======== Data under study ========
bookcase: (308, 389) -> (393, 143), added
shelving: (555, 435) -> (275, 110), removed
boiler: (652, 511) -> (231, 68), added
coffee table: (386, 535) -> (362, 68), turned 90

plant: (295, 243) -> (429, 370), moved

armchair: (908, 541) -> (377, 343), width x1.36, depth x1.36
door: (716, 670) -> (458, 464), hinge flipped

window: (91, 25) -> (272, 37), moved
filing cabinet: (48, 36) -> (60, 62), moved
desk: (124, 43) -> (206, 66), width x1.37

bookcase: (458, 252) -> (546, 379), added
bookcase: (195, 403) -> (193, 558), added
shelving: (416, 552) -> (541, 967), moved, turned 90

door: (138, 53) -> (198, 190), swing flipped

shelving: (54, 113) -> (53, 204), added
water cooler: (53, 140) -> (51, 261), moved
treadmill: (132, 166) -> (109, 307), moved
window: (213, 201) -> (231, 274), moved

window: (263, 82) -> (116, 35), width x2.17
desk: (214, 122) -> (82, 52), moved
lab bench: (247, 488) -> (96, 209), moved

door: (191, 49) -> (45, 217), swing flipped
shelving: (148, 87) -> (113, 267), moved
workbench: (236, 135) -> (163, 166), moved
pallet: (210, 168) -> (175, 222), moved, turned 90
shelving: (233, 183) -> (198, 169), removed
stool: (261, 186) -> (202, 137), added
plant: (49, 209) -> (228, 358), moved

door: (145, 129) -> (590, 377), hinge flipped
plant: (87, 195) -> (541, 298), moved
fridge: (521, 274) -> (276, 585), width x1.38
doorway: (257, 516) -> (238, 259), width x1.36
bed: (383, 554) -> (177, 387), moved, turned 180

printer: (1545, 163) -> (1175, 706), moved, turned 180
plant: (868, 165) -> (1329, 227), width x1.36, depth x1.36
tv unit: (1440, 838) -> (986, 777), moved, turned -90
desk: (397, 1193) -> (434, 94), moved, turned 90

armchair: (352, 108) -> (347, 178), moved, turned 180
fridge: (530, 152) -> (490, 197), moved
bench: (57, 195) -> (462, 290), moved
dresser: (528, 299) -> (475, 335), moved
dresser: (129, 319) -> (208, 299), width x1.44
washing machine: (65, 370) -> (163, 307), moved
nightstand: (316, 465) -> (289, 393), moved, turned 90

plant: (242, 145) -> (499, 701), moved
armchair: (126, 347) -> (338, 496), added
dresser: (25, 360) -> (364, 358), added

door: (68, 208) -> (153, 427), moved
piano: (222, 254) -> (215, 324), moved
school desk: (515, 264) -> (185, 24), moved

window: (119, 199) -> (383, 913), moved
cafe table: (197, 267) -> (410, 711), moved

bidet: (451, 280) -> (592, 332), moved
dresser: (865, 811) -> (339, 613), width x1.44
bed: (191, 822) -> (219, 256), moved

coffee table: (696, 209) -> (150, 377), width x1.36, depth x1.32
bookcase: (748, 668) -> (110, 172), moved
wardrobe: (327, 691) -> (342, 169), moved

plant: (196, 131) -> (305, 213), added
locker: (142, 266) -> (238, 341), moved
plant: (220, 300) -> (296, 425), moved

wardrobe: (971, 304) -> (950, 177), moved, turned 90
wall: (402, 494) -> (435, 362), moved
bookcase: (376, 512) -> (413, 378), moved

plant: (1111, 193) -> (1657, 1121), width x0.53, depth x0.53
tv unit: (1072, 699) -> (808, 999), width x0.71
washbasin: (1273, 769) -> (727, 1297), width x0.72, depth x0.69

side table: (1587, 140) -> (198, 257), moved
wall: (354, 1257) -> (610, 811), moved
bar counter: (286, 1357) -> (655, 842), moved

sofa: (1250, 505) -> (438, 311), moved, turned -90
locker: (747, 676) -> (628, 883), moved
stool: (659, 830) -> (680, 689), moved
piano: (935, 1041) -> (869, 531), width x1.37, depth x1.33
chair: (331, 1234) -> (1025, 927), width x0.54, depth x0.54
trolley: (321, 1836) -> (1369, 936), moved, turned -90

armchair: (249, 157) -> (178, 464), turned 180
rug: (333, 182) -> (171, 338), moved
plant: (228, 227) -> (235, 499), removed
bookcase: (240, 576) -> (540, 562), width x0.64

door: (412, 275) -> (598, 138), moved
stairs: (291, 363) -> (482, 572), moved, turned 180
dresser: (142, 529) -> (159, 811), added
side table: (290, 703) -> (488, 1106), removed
========
_Problem_: With the line that contains "plant: (228, 227) -> (235, 499), removed" as your start, reproduce the data above exactly through its last line, and nothing before that start.

_Reply_:
plant: (228, 227) -> (235, 499), removed
bookcase: (240, 576) -> (540, 562), width x0.64

door: (412, 275) -> (598, 138), moved
stairs: (291, 363) -> (482, 572), moved, turned 180
dresser: (142, 529) -> (159, 811), added
side table: (290, 703) -> (488, 1106), removed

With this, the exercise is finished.